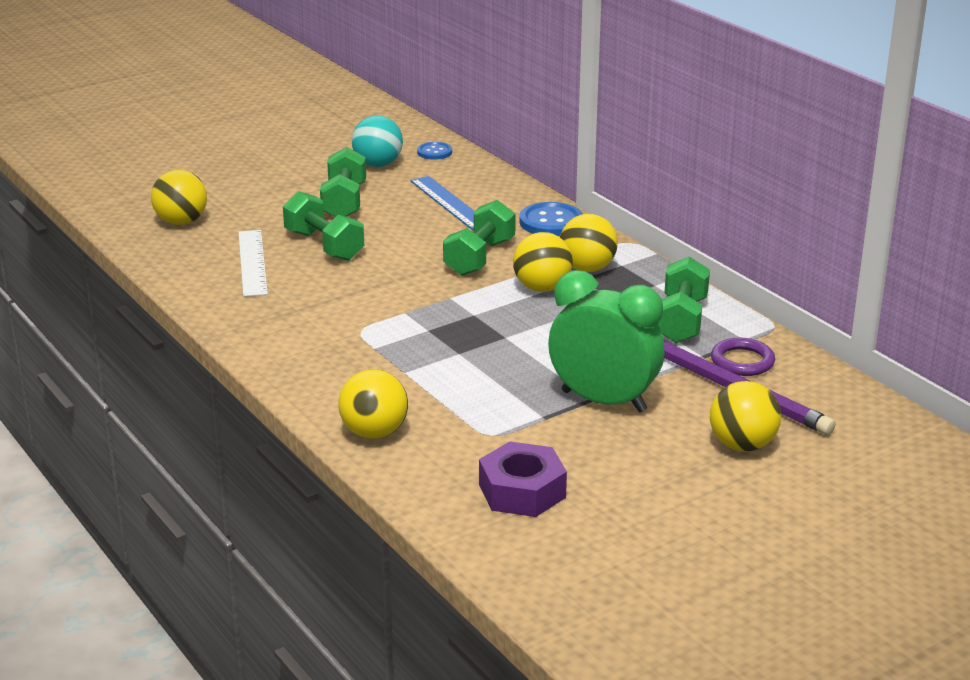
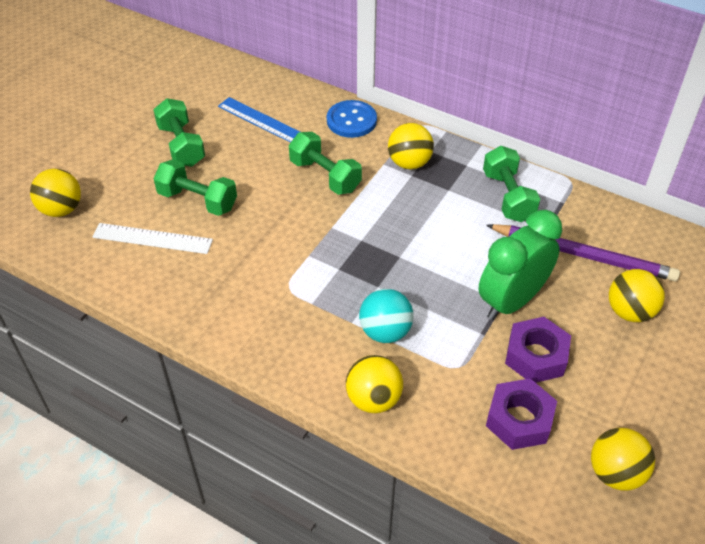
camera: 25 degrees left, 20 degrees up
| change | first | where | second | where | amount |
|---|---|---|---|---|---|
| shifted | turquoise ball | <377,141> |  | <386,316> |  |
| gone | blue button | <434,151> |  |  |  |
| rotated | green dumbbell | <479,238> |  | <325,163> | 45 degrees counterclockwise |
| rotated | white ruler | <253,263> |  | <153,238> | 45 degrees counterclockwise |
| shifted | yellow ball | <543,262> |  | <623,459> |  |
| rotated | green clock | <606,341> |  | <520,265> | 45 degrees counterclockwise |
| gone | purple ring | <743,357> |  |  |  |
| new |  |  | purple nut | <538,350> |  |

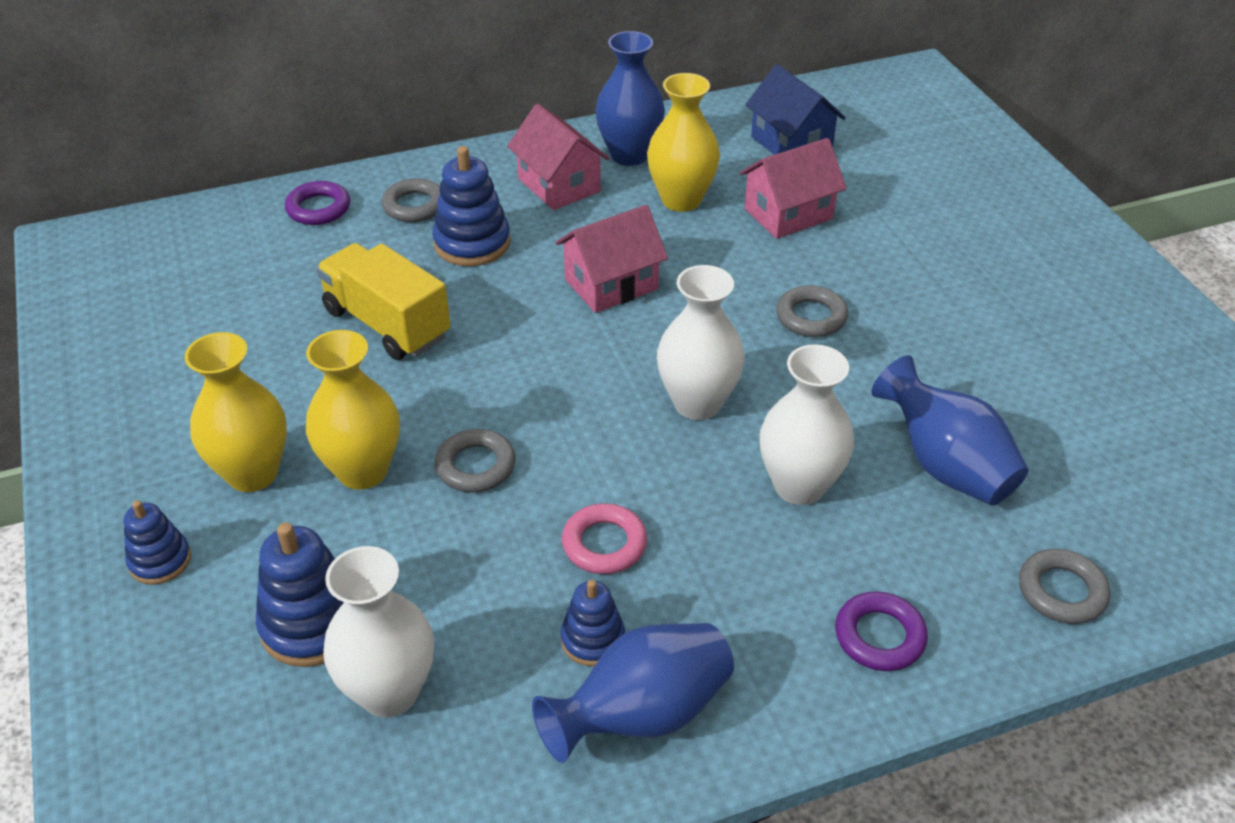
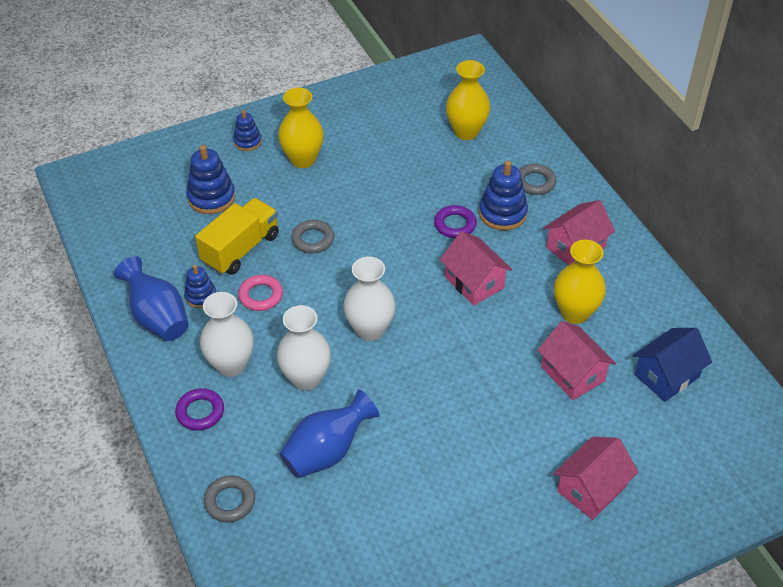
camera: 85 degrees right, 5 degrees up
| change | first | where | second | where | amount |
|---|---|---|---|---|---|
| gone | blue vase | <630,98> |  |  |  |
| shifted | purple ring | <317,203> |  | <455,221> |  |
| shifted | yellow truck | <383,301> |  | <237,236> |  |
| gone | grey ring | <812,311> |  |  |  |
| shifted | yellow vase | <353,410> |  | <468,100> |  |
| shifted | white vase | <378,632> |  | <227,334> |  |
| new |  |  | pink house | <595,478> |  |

☆ ☆ ☆

● **Exercise details**: Please copy exactly the lines from the one containing "shifted | turquoise" through the last line of the records, both ends included, and leave out any pictures.

● **Response**:
| shifted | turquoise ball | <377,141> |  | <386,316> |  |
| gone | blue button | <434,151> |  |  |  |
| rotated | green dumbbell | <479,238> |  | <325,163> | 45 degrees counterclockwise |
| rotated | white ruler | <253,263> |  | <153,238> | 45 degrees counterclockwise |
| shifted | yellow ball | <543,262> |  | <623,459> |  |
| rotated | green clock | <606,341> |  | <520,265> | 45 degrees counterclockwise |
| gone | purple ring | <743,357> |  |  |  |
| new |  |  | purple nut | <538,350> |  |

camera: 85 degrees right, 5 degrees up
| change | first | where | second | where | amount |
|---|---|---|---|---|---|
| gone | blue vase | <630,98> |  |  |  |
| shifted | purple ring | <317,203> |  | <455,221> |  |
| shifted | yellow truck | <383,301> |  | <237,236> |  |
| gone | grey ring | <812,311> |  |  |  |
| shifted | yellow vase | <353,410> |  | <468,100> |  |
| shifted | white vase | <378,632> |  | <227,334> |  |
| new |  |  | pink house | <595,478> |  |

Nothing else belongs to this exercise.